▶ _WORK INSTRUCTION_: Could you output each line below exactly as it appears, excluding any pictures?

(Records from a data source)

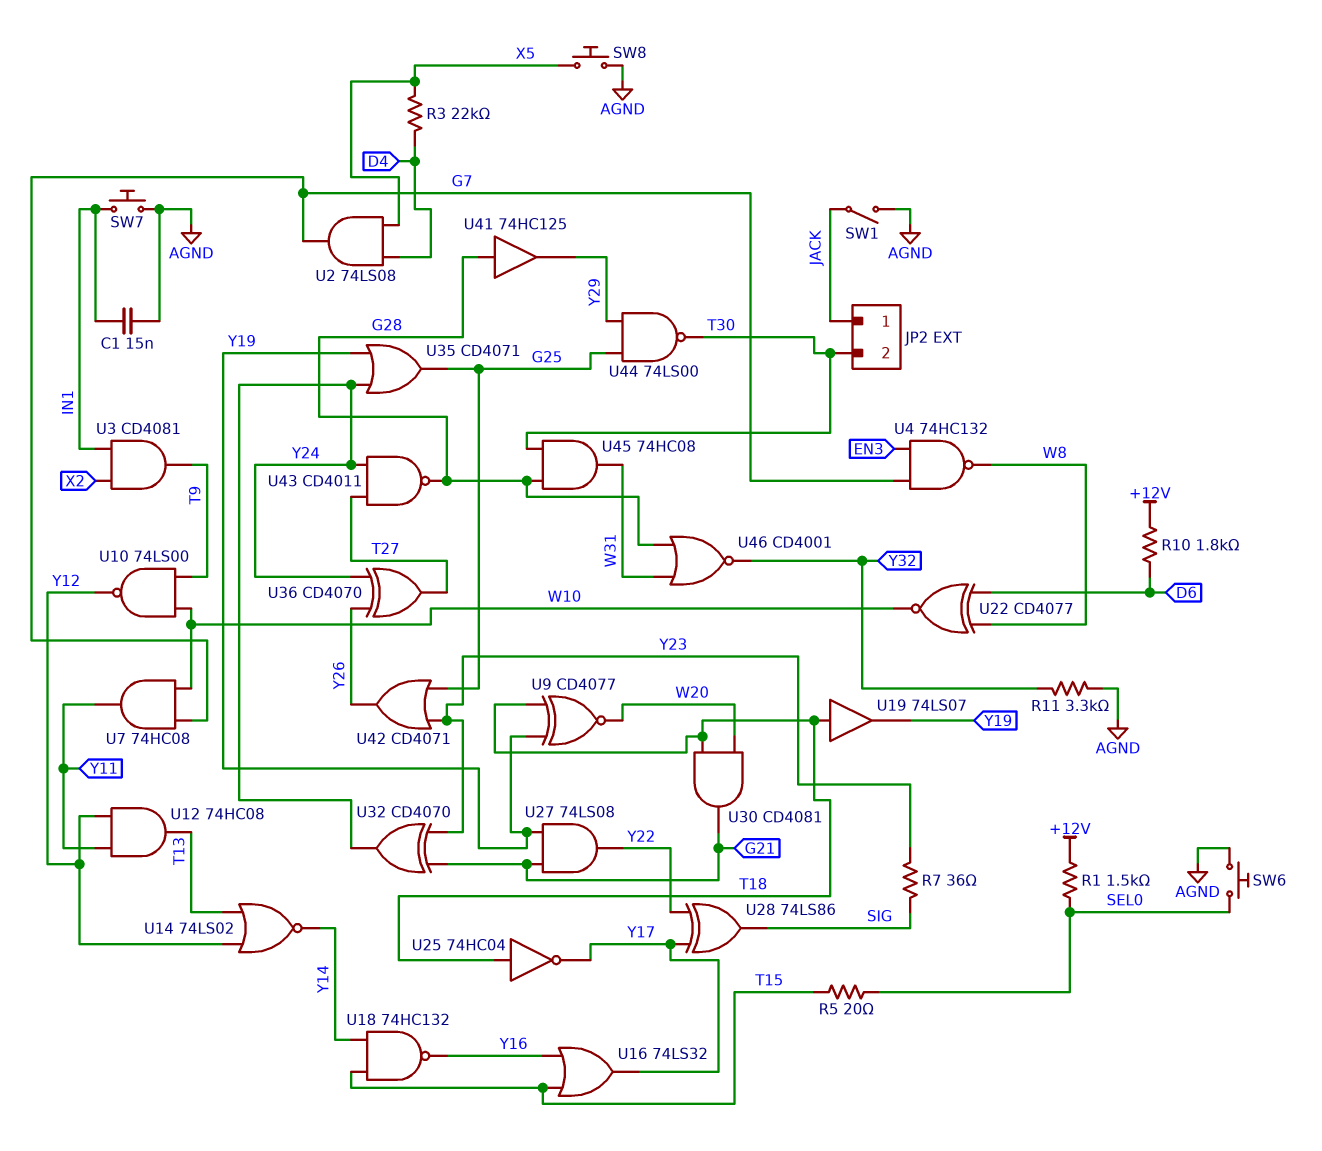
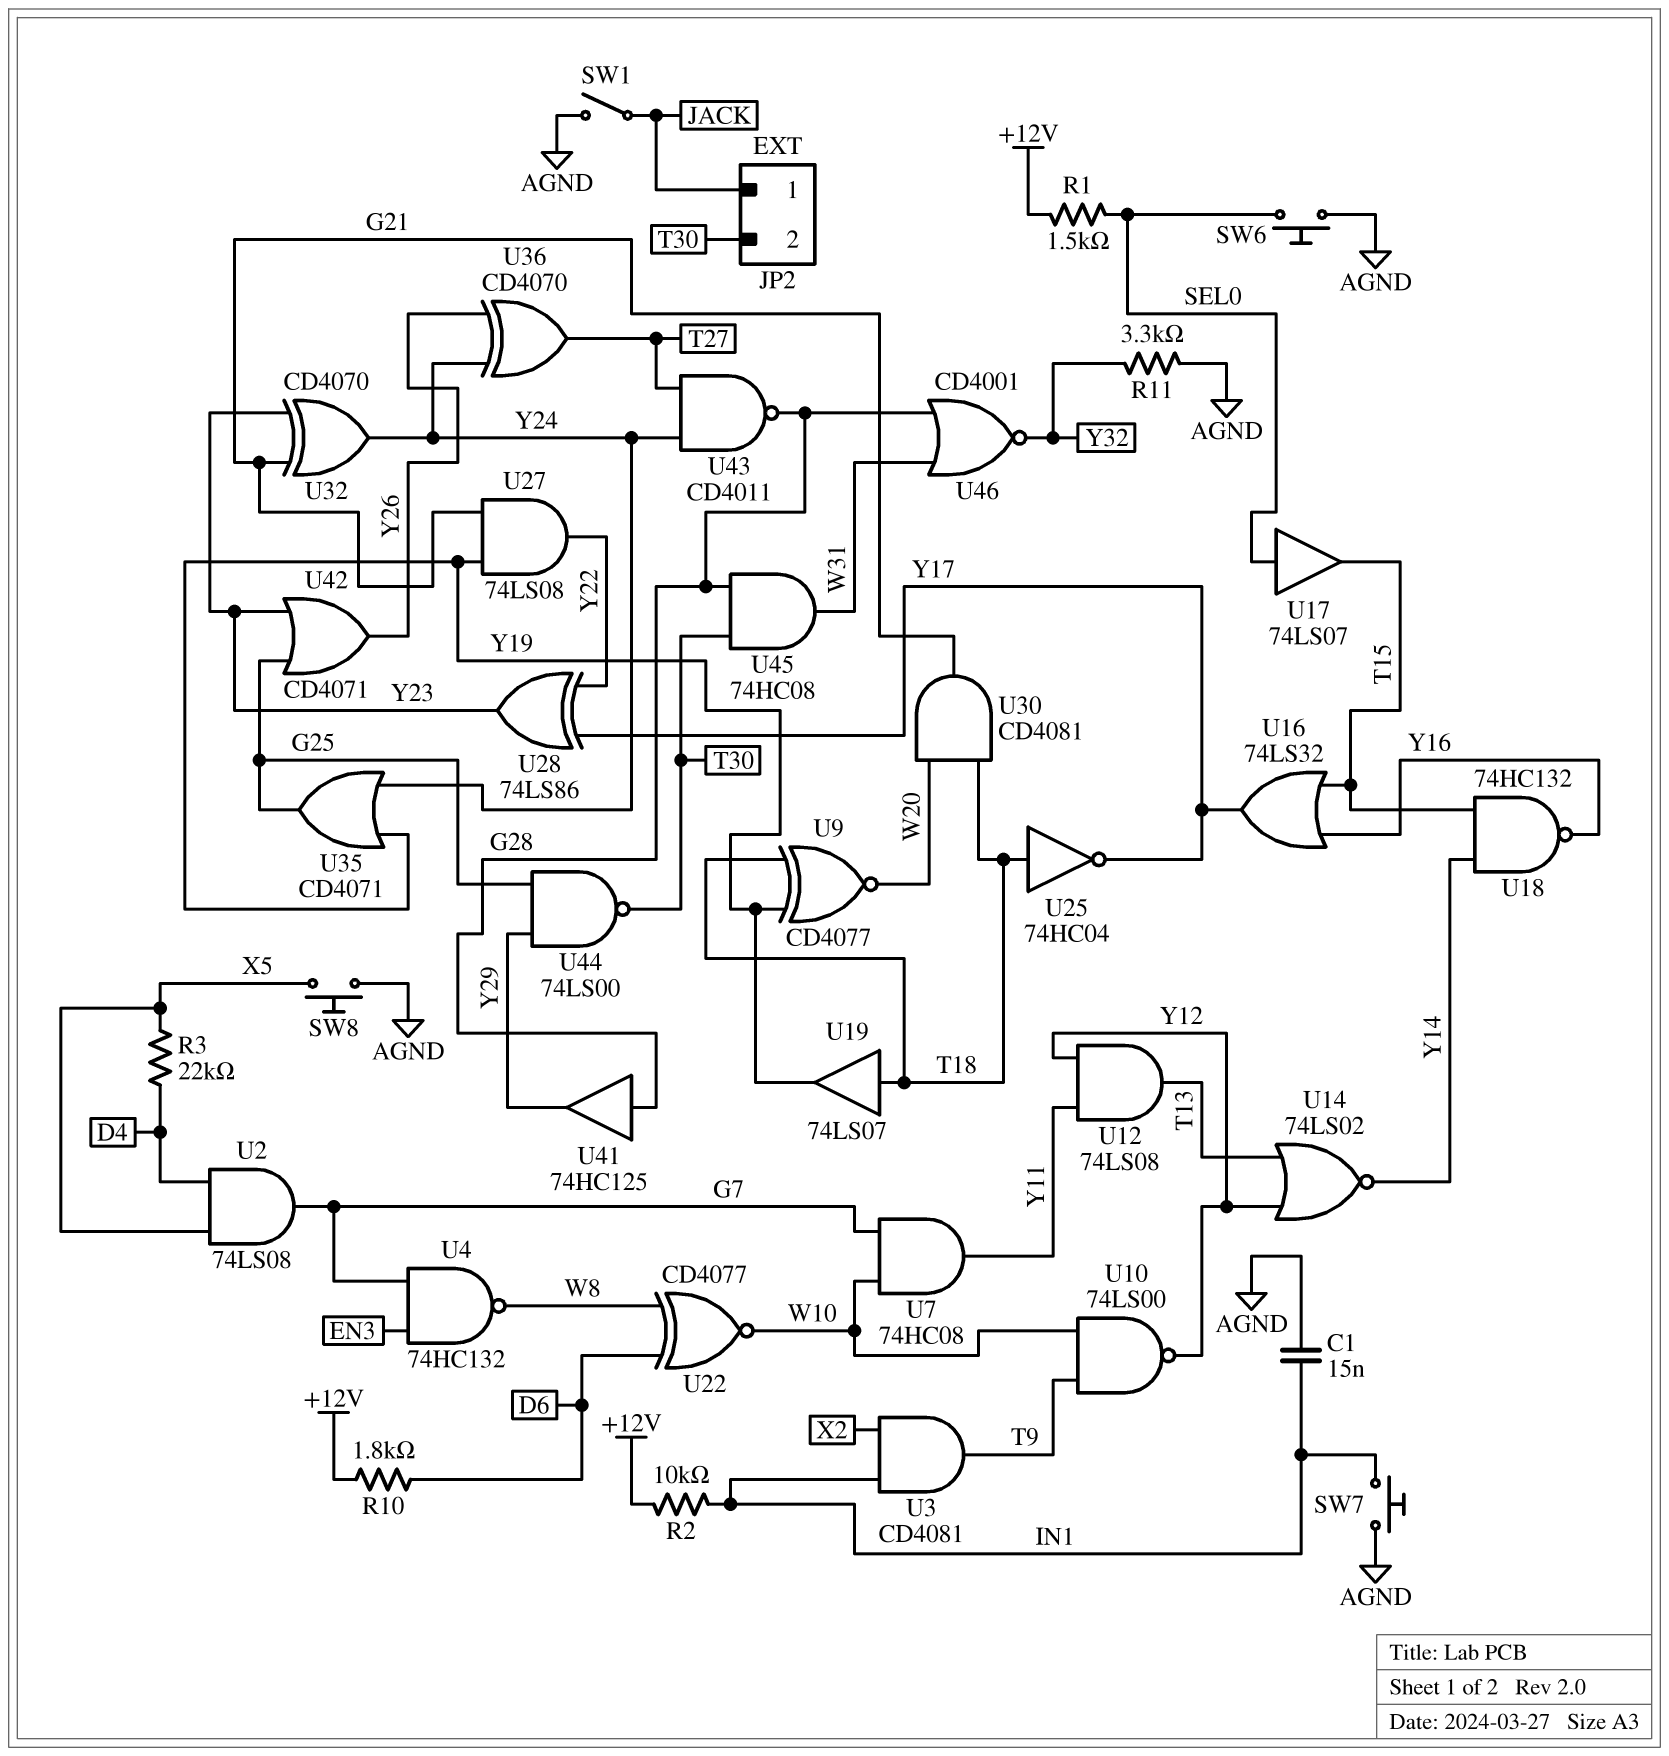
R2: none -> 10k (+12V, IN1)
R5: 20 (SEL0, T15) -> none
R7: 36 (SIG, Y23) -> none
U12: AND 74HC08 (in Y11, in Y12, out T13) -> AND 74LS08 (in Y11, in Y12, out T13)
U17: none -> buffer 74LS07 (in SEL0, out T15)
U28: XOR 74LS86 (in Y17, in Y22, out SIG) -> XOR 74LS86 (in Y17, in Y22, out Y23)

▶ _RESULT FOR THIS EXERCISE_:
R2: none -> 10k (+12V, IN1)
R5: 20 (SEL0, T15) -> none
R7: 36 (SIG, Y23) -> none
U12: AND 74HC08 (in Y11, in Y12, out T13) -> AND 74LS08 (in Y11, in Y12, out T13)
U17: none -> buffer 74LS07 (in SEL0, out T15)
U28: XOR 74LS86 (in Y17, in Y22, out SIG) -> XOR 74LS86 (in Y17, in Y22, out Y23)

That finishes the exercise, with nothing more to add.